[Target position records]
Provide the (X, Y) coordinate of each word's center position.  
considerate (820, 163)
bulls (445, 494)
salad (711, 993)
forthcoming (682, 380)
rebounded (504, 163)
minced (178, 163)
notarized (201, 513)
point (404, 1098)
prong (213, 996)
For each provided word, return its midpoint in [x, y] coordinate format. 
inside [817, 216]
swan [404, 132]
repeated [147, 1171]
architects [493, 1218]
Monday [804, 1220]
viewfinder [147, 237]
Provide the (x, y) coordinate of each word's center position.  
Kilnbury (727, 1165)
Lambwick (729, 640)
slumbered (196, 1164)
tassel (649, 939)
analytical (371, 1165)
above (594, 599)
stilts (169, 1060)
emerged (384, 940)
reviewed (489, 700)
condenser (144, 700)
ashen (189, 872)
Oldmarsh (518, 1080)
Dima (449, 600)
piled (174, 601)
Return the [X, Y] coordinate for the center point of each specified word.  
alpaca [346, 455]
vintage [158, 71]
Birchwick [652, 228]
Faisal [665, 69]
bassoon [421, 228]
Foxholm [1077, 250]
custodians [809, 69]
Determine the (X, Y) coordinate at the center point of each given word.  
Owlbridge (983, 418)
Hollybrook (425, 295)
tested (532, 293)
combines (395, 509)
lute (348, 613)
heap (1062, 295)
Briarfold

**Set problem:** Reproduce the entries above with every "coordinate" swapped for "location" and nothing else altered.

**Solution:**
Provide the (X, Y) location of each word's center position.  
considerate (820, 163)
bulls (445, 494)
salad (711, 993)
forthcoming (682, 380)
rebounded (504, 163)
minced (178, 163)
notarized (201, 513)
point (404, 1098)
prong (213, 996)
For each provided word, return its midpoint in [x, y] location format. 
inside [817, 216]
swan [404, 132]
repeated [147, 1171]
architects [493, 1218]
Monday [804, 1220]
viewfinder [147, 237]
Provide the (x, y) location of each word's center position.  
Kilnbury (727, 1165)
Lambwick (729, 640)
slumbered (196, 1164)
tassel (649, 939)
analytical (371, 1165)
above (594, 599)
stilts (169, 1060)
emerged (384, 940)
reviewed (489, 700)
condenser (144, 700)
ashen (189, 872)
Oldmarsh (518, 1080)
Dima (449, 600)
piled (174, 601)
Return the [X, Y] location for the center point of each specified word.  
alpaca [346, 455]
vintage [158, 71]
Birchwick [652, 228]
Faisal [665, 69]
bassoon [421, 228]
Foxholm [1077, 250]
custodians [809, 69]
Determine the (X, Y) location at the center point of each given word.  
Owlbridge (983, 418)
Hollybrook (425, 295)
tested (532, 293)
combines (395, 509)
lute (348, 613)
heap (1062, 295)
Briarfold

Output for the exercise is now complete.